*THE PROBLEM*:
Would you restate the entries below word for word, leaving out the images?

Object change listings
^^^^

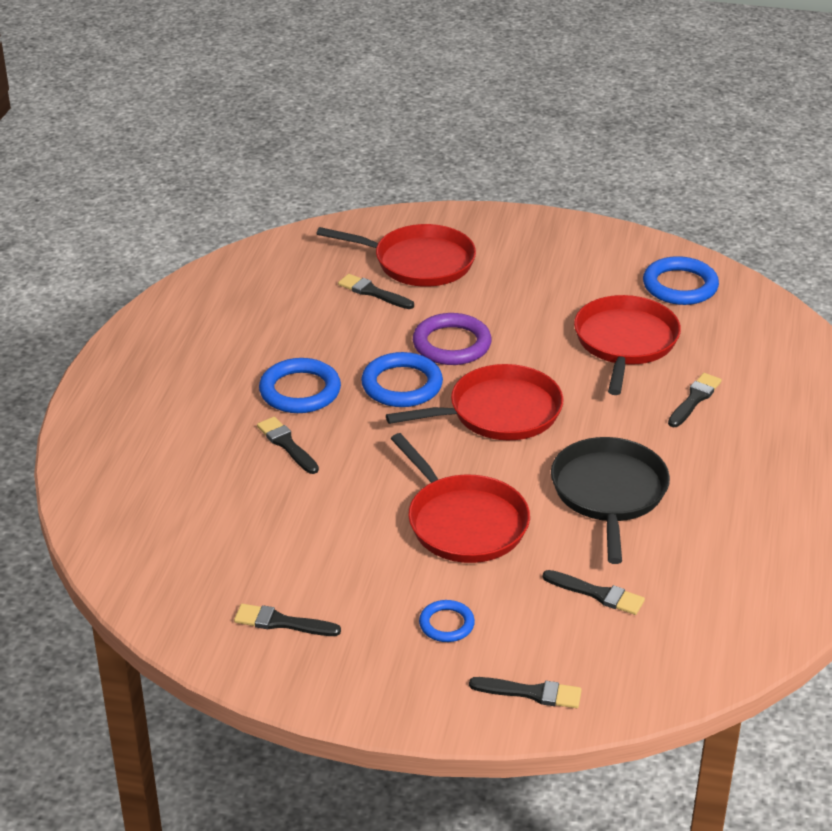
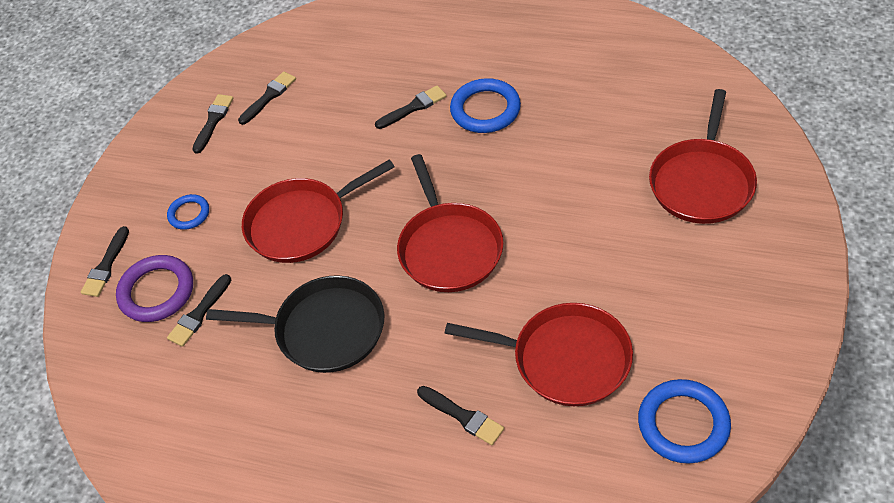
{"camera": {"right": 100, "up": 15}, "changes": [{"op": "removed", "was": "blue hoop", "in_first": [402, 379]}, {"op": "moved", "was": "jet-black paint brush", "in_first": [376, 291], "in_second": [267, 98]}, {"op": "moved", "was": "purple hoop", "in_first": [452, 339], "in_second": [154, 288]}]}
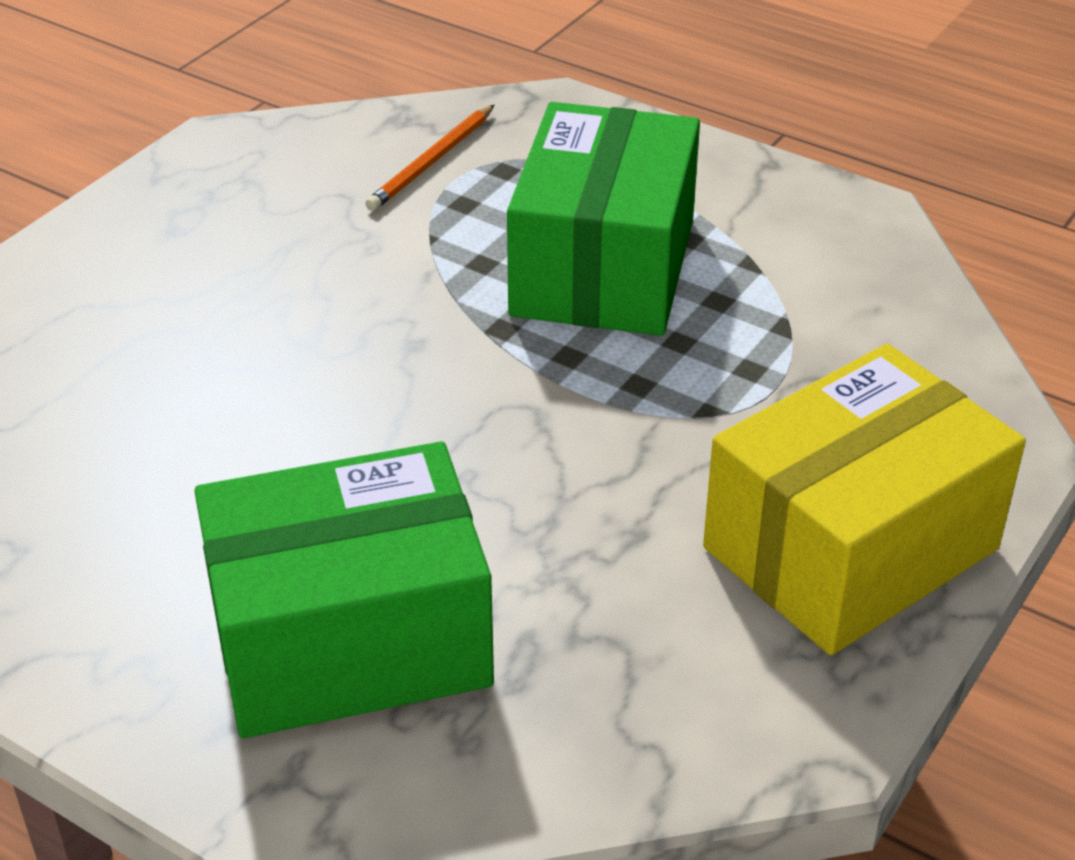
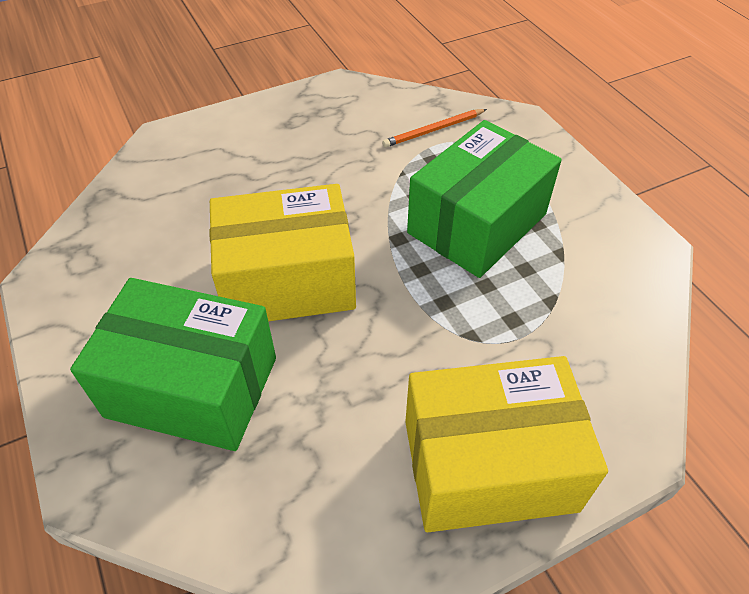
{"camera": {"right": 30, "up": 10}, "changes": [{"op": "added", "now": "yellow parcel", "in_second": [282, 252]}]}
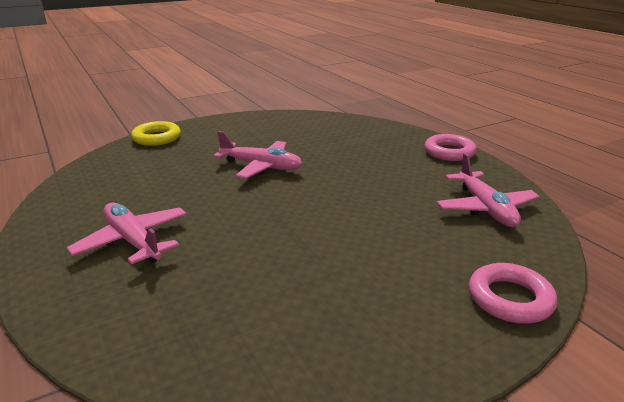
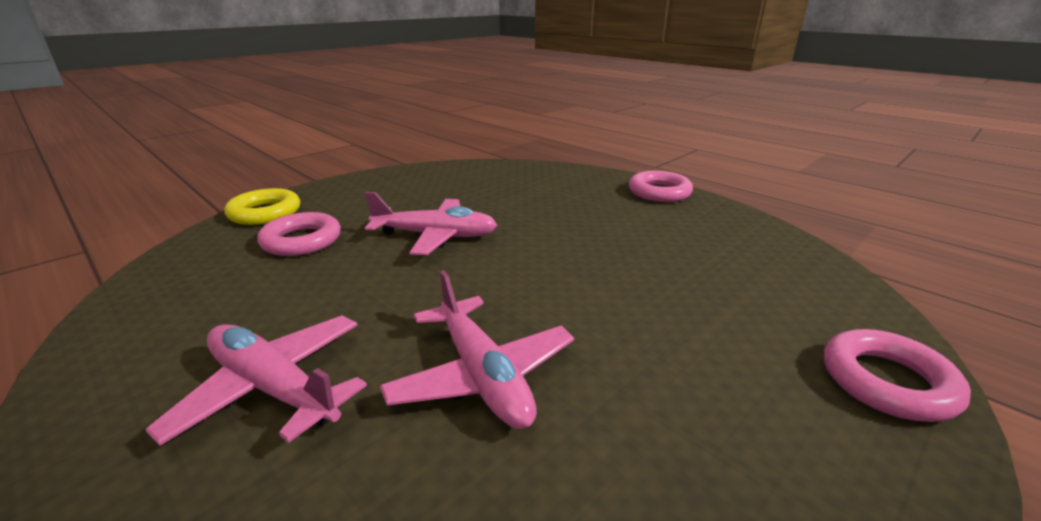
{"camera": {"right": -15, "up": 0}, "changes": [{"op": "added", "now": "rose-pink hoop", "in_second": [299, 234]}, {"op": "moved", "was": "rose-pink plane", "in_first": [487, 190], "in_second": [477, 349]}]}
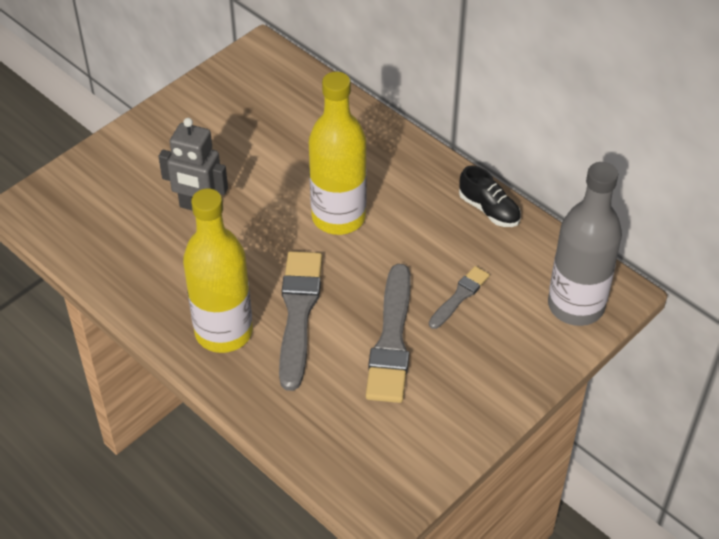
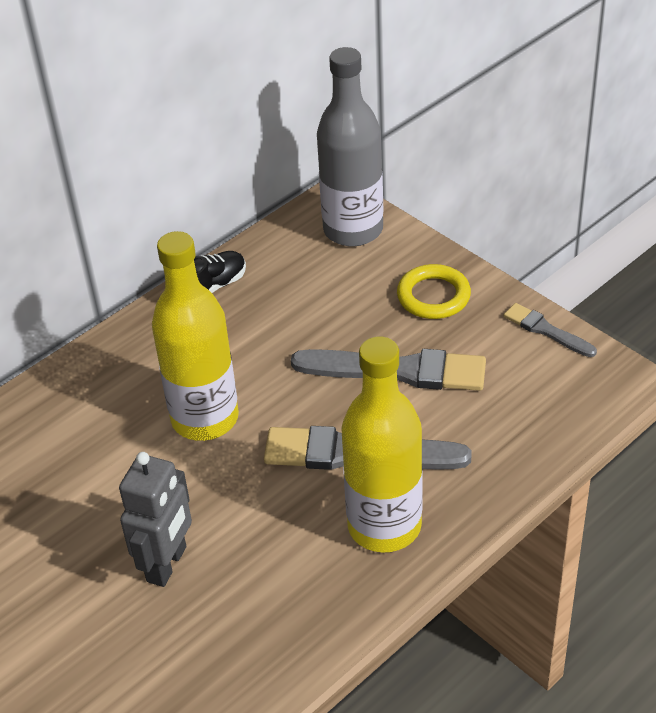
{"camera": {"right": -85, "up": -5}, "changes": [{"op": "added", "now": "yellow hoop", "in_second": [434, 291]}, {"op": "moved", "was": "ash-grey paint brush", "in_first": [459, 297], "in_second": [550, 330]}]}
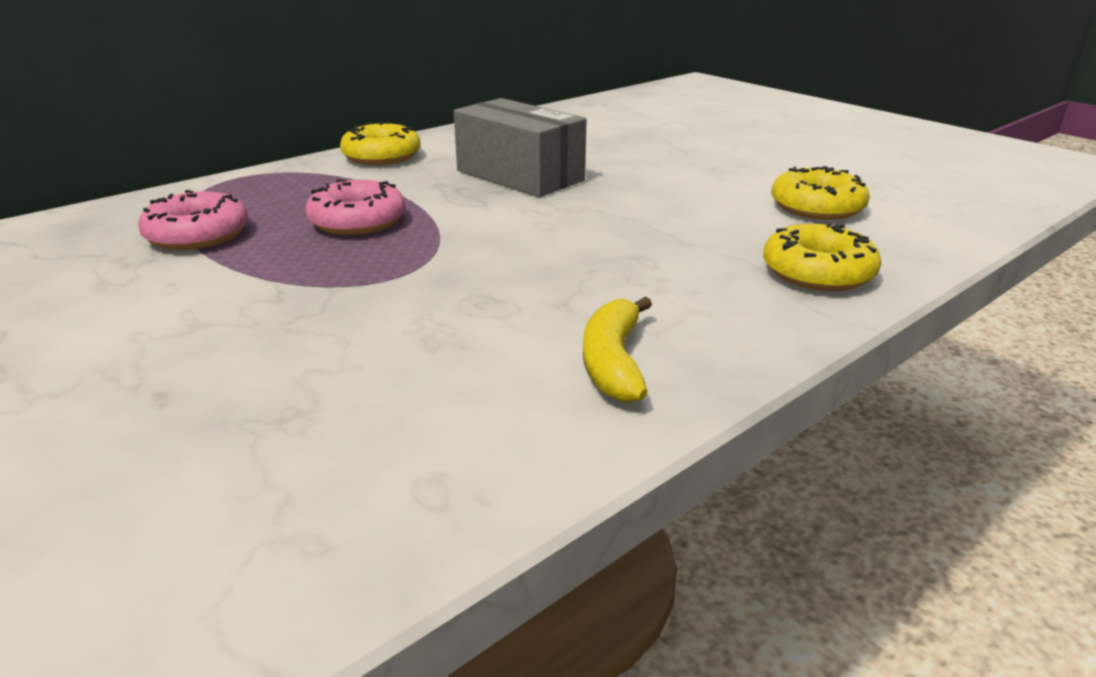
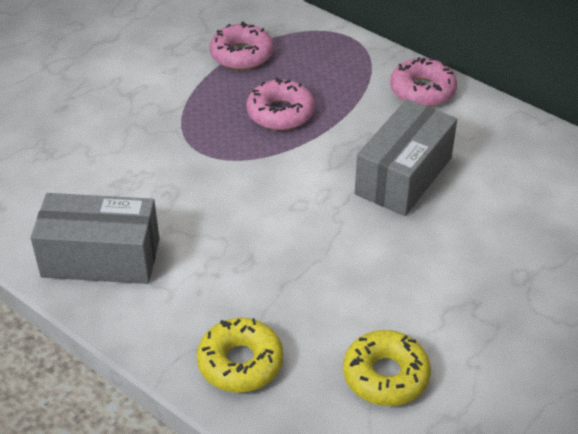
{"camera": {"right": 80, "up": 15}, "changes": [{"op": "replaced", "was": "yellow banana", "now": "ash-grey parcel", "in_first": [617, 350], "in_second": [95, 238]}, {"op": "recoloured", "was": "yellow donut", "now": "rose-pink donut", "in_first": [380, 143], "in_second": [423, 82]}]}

^^^^

*PROBLEM SOLUTION*:
{"camera": {"right": 100, "up": 15}, "changes": [{"op": "removed", "was": "blue hoop", "in_first": [402, 379]}, {"op": "moved", "was": "jet-black paint brush", "in_first": [376, 291], "in_second": [267, 98]}, {"op": "moved", "was": "purple hoop", "in_first": [452, 339], "in_second": [154, 288]}]}
{"camera": {"right": 30, "up": 10}, "changes": [{"op": "added", "now": "yellow parcel", "in_second": [282, 252]}]}
{"camera": {"right": -15, "up": 0}, "changes": [{"op": "added", "now": "rose-pink hoop", "in_second": [299, 234]}, {"op": "moved", "was": "rose-pink plane", "in_first": [487, 190], "in_second": [477, 349]}]}
{"camera": {"right": -85, "up": -5}, "changes": [{"op": "added", "now": "yellow hoop", "in_second": [434, 291]}, {"op": "moved", "was": "ash-grey paint brush", "in_first": [459, 297], "in_second": [550, 330]}]}
{"camera": {"right": 80, "up": 15}, "changes": [{"op": "replaced", "was": "yellow banana", "now": "ash-grey parcel", "in_first": [617, 350], "in_second": [95, 238]}, {"op": "recoloured", "was": "yellow donut", "now": "rose-pink donut", "in_first": [380, 143], "in_second": [423, 82]}]}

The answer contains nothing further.